**WHAT YOU ARE ASKED TO DO**
Without changing a single word, write out every entry.

----

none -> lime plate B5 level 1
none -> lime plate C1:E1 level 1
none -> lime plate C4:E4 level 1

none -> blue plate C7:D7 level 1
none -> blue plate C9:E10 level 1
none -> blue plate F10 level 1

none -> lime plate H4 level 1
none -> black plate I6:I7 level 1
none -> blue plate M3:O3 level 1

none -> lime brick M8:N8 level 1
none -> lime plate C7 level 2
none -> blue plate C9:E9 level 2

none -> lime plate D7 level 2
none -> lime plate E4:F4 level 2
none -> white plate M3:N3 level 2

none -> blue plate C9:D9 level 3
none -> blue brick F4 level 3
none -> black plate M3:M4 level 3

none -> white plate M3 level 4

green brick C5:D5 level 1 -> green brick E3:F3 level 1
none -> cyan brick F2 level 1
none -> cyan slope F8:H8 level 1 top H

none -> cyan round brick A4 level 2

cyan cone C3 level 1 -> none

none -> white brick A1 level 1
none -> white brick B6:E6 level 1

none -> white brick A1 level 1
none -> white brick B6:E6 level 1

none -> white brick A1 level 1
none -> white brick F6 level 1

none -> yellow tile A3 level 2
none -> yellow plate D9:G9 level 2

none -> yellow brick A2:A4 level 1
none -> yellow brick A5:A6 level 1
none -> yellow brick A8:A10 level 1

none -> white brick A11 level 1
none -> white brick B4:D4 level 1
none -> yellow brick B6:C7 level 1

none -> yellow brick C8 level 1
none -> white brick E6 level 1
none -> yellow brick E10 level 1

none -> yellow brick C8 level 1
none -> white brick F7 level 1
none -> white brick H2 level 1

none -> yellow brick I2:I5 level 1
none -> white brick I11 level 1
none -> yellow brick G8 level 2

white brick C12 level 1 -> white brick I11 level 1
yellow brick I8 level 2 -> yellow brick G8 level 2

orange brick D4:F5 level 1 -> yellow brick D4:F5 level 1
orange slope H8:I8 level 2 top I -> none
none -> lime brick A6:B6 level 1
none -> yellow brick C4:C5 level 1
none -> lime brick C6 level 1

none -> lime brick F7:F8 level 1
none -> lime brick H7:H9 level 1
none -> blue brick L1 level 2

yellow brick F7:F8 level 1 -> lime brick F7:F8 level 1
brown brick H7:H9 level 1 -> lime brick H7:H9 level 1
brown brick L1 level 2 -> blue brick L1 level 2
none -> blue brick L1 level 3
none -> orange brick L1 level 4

----

**WRITTEN ANSWER**
none -> lime plate B5 level 1
none -> lime plate C1:E1 level 1
none -> lime plate C4:E4 level 1

none -> blue plate C7:D7 level 1
none -> blue plate C9:E10 level 1
none -> blue plate F10 level 1

none -> lime plate H4 level 1
none -> black plate I6:I7 level 1
none -> blue plate M3:O3 level 1

none -> lime brick M8:N8 level 1
none -> lime plate C7 level 2
none -> blue plate C9:E9 level 2

none -> lime plate D7 level 2
none -> lime plate E4:F4 level 2
none -> white plate M3:N3 level 2

none -> blue plate C9:D9 level 3
none -> blue brick F4 level 3
none -> black plate M3:M4 level 3

none -> white plate M3 level 4

green brick C5:D5 level 1 -> green brick E3:F3 level 1
none -> cyan brick F2 level 1
none -> cyan slope F8:H8 level 1 top H

none -> cyan round brick A4 level 2

cyan cone C3 level 1 -> none

none -> white brick A1 level 1
none -> white brick B6:E6 level 1

none -> white brick A1 level 1
none -> white brick B6:E6 level 1

none -> white brick A1 level 1
none -> white brick F6 level 1

none -> yellow tile A3 level 2
none -> yellow plate D9:G9 level 2

none -> yellow brick A2:A4 level 1
none -> yellow brick A5:A6 level 1
none -> yellow brick A8:A10 level 1

none -> white brick A11 level 1
none -> white brick B4:D4 level 1
none -> yellow brick B6:C7 level 1

none -> yellow brick C8 level 1
none -> white brick E6 level 1
none -> yellow brick E10 level 1

none -> yellow brick C8 level 1
none -> white brick F7 level 1
none -> white brick H2 level 1

none -> yellow brick I2:I5 level 1
none -> white brick I11 level 1
none -> yellow brick G8 level 2

white brick C12 level 1 -> white brick I11 level 1
yellow brick I8 level 2 -> yellow brick G8 level 2

orange brick D4:F5 level 1 -> yellow brick D4:F5 level 1
orange slope H8:I8 level 2 top I -> none
none -> lime brick A6:B6 level 1
none -> yellow brick C4:C5 level 1
none -> lime brick C6 level 1

none -> lime brick F7:F8 level 1
none -> lime brick H7:H9 level 1
none -> blue brick L1 level 2

yellow brick F7:F8 level 1 -> lime brick F7:F8 level 1
brown brick H7:H9 level 1 -> lime brick H7:H9 level 1
brown brick L1 level 2 -> blue brick L1 level 2
none -> blue brick L1 level 3
none -> orange brick L1 level 4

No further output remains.